WORK ITEM:
Your answer must consist of the lines running from the one that holds "R6: 8.2k (W12, Y14) -> none" to the end of the data, copied exactly.

Edit tracking data:
++++++++++++++++++++

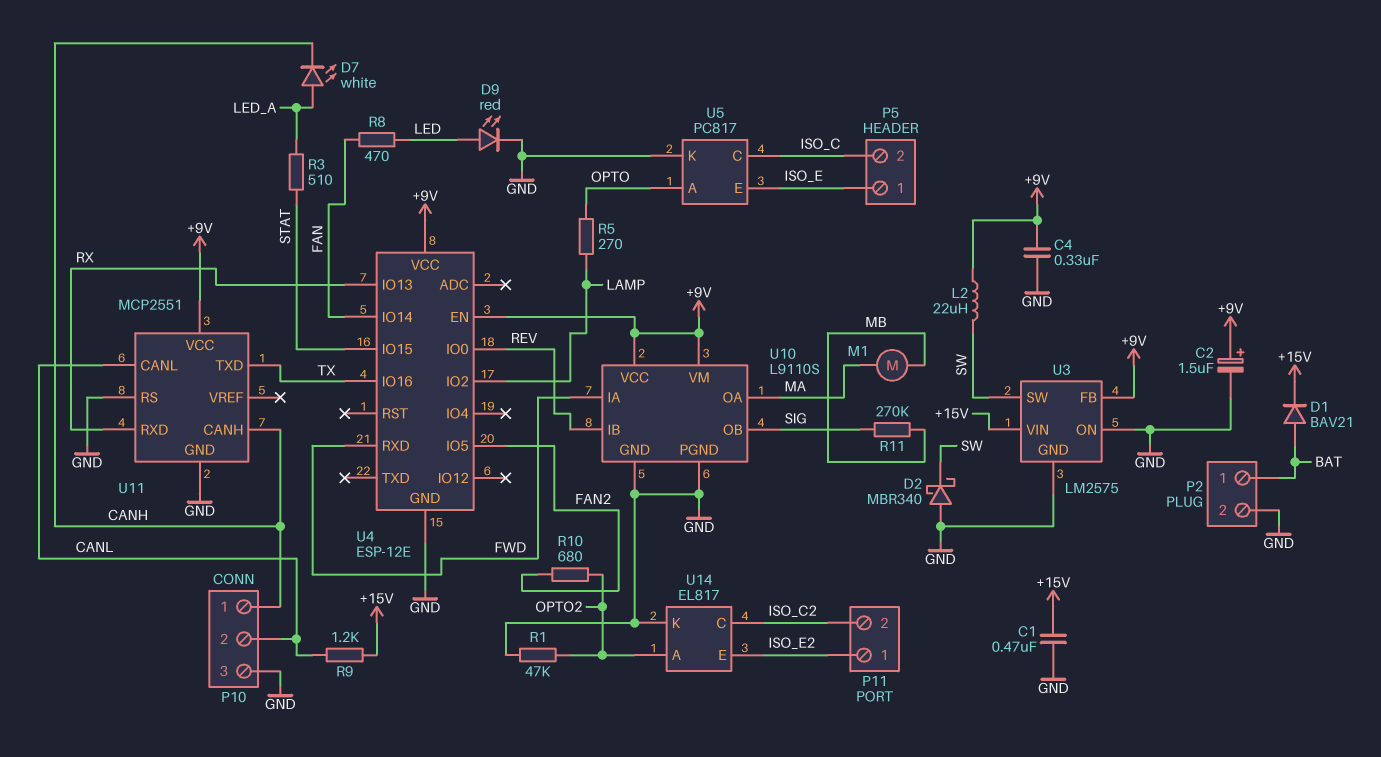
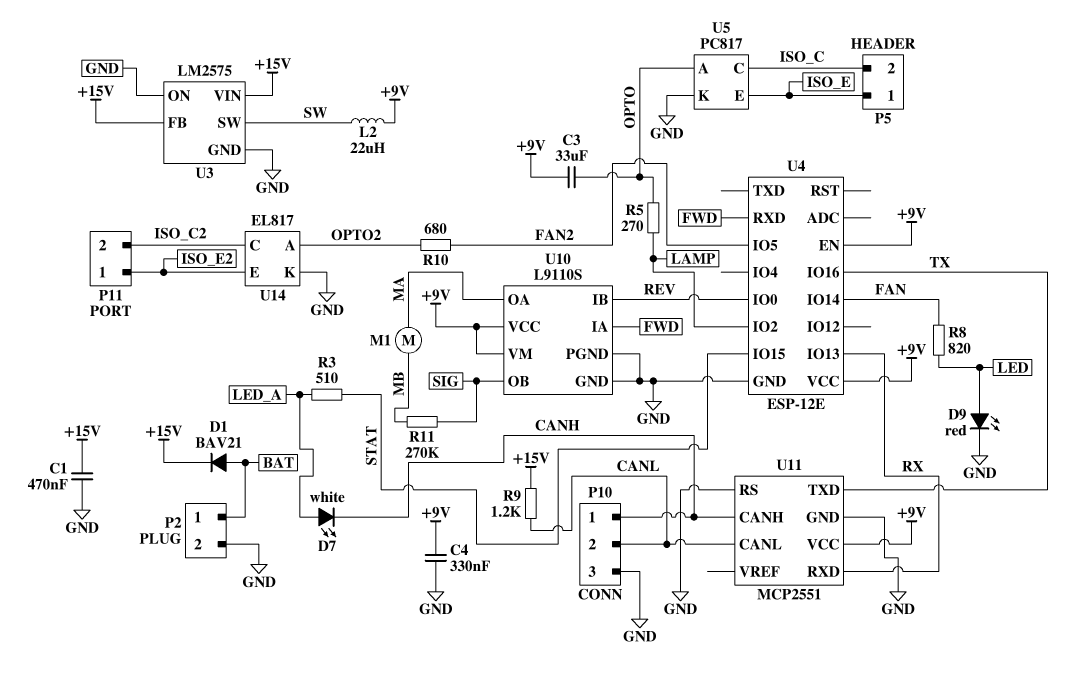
C2: 1.5uF (plus +9V, minus GND) -> none
C3: none -> 33uF (+9V, OPTO)
D2: schottky MBR340 (A GND, K SW) -> none
R1: 47k (GND, OPTO2) -> none
R8: 470 (FAN, LED) -> 820 (FAN, LED)
U3 pin FB: +9V -> +15V

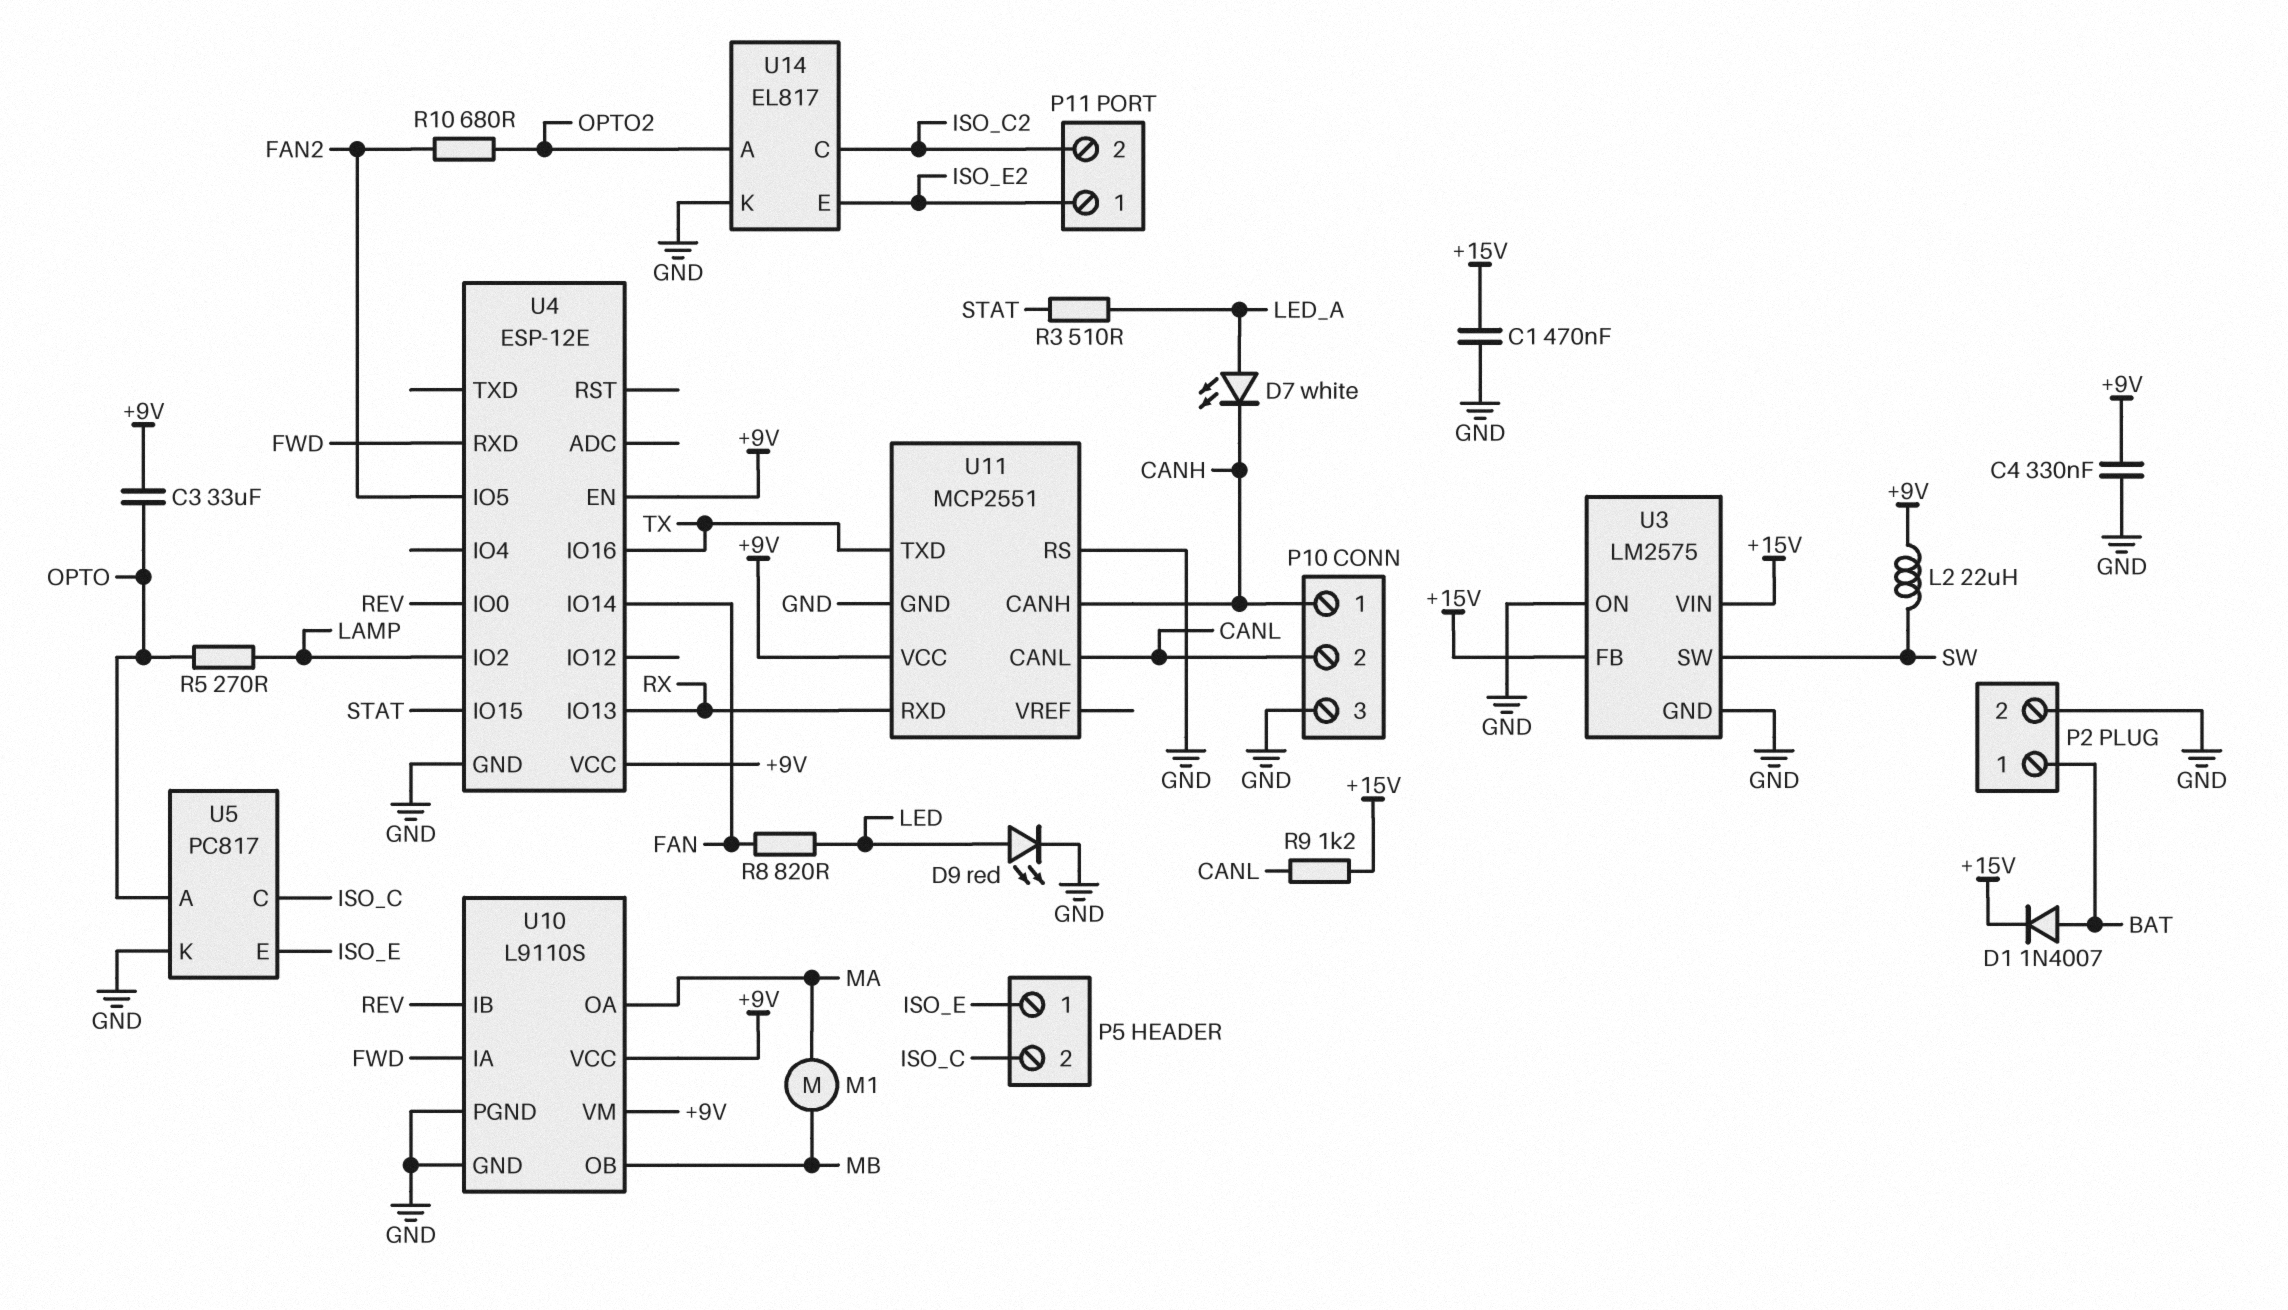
D1: diode BAV21 (A BAT, K +15V) -> diode 1N4007 (A BAT, K +15V)
R11: 270k (MB, SIG) -> none
U10 pin OB: SIG -> MB

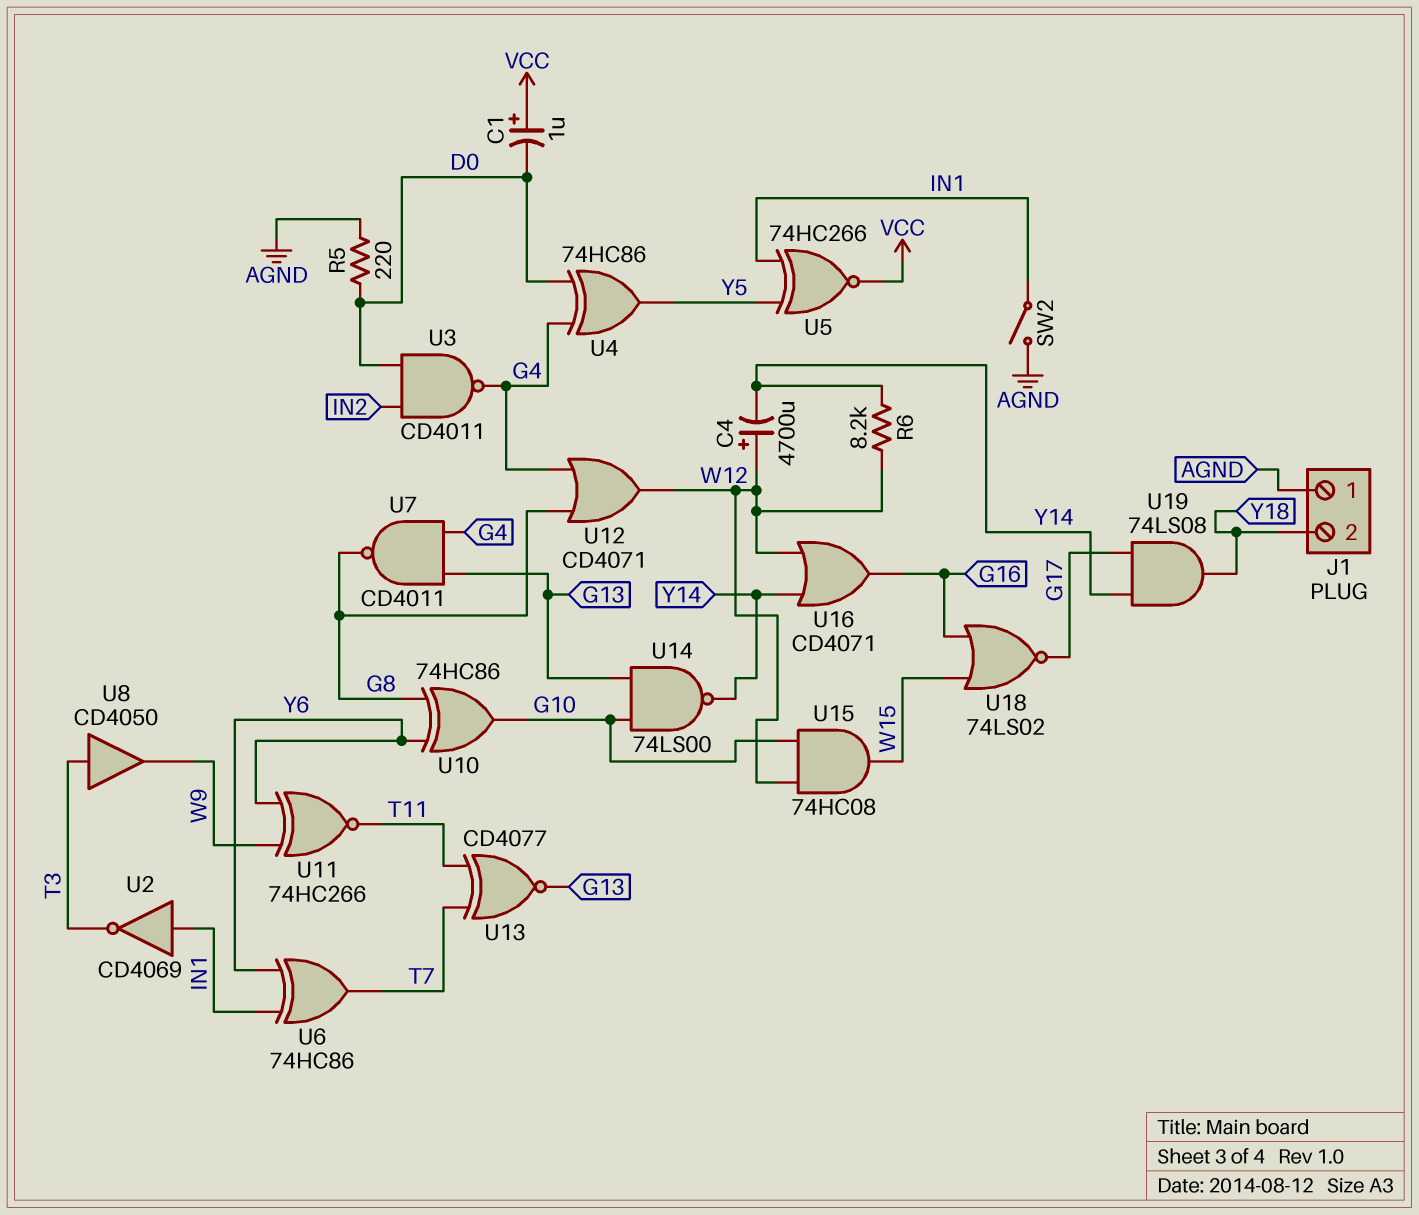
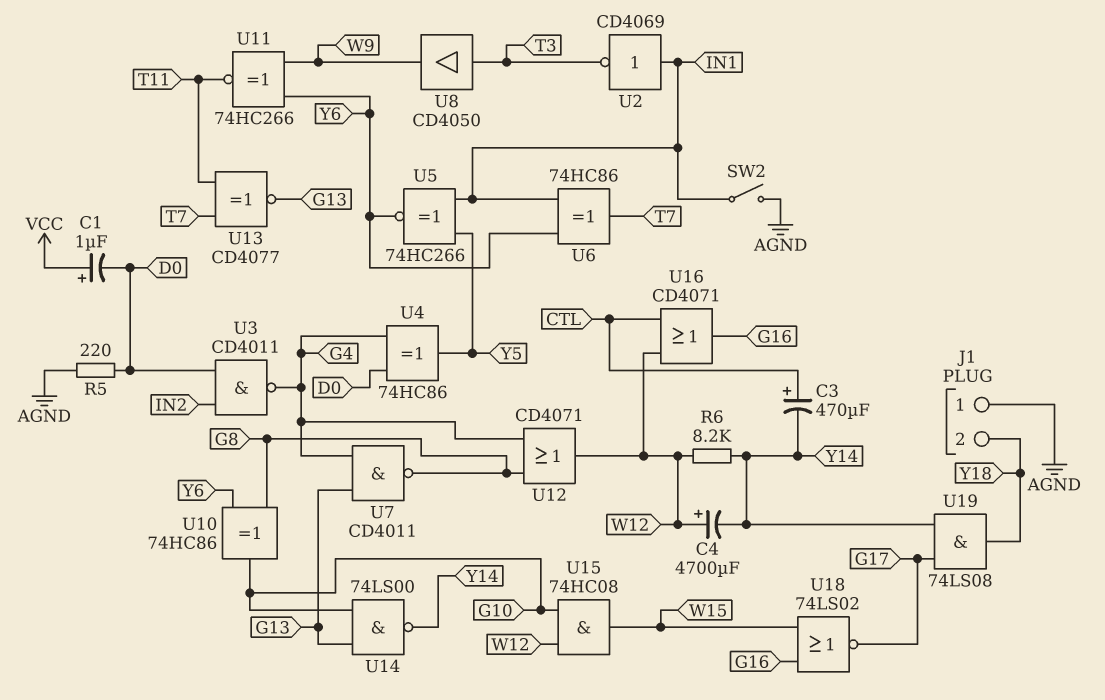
C3: none -> 470uF (plus CTL, minus Y14)
U5: XNOR 74HC266 (in IN1, in Y5, out VCC) -> XNOR 74HC266 (in IN1, in Y5, out Y6)
U16: OR CD4071 (in W12, in Y14, out G16) -> OR CD4071 (in CTL, in W12, out G16)

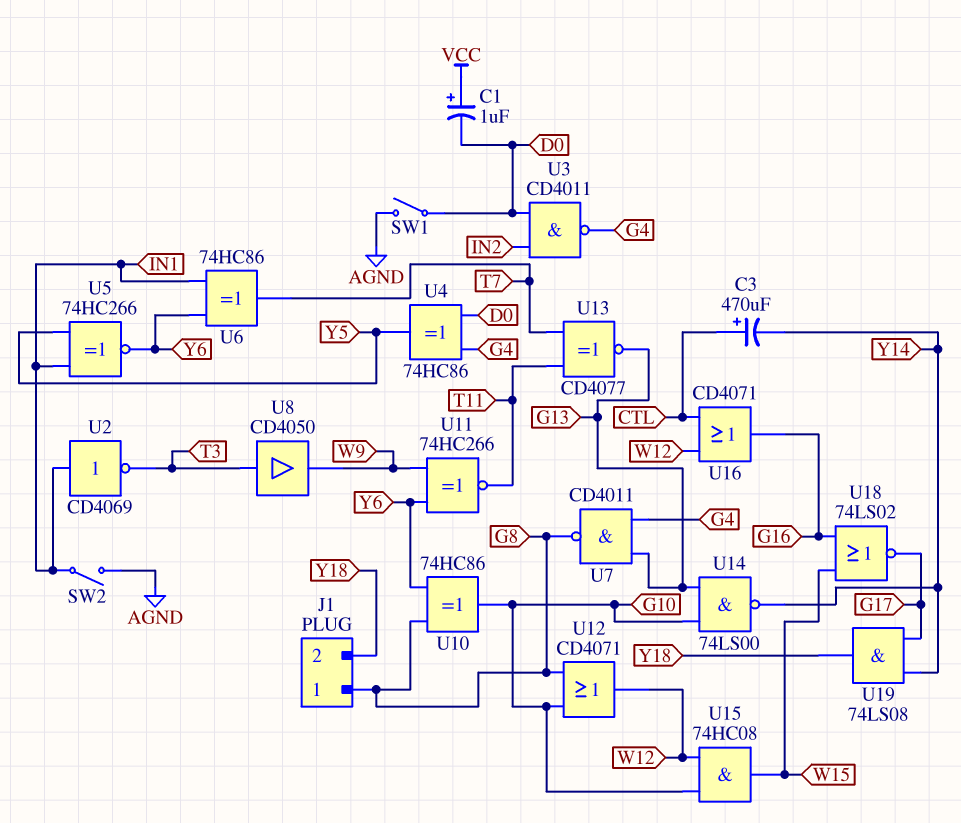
C4: 4700uF (plus W12, minus Y14) -> none
J1 pin 1: AGND -> G8
R5: 220 (AGND, D0) -> none
R6: 8.2k (W12, Y14) -> none
SW1: none -> switch (AGND, D0)
U12: OR CD4071 (in G4, in G8, out W12) -> OR CD4071 (in G8, in G10, out W12)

++++++++++++++++++++

YOUR SOLUTION:
R6: 8.2k (W12, Y14) -> none
SW1: none -> switch (AGND, D0)
U12: OR CD4071 (in G4, in G8, out W12) -> OR CD4071 (in G8, in G10, out W12)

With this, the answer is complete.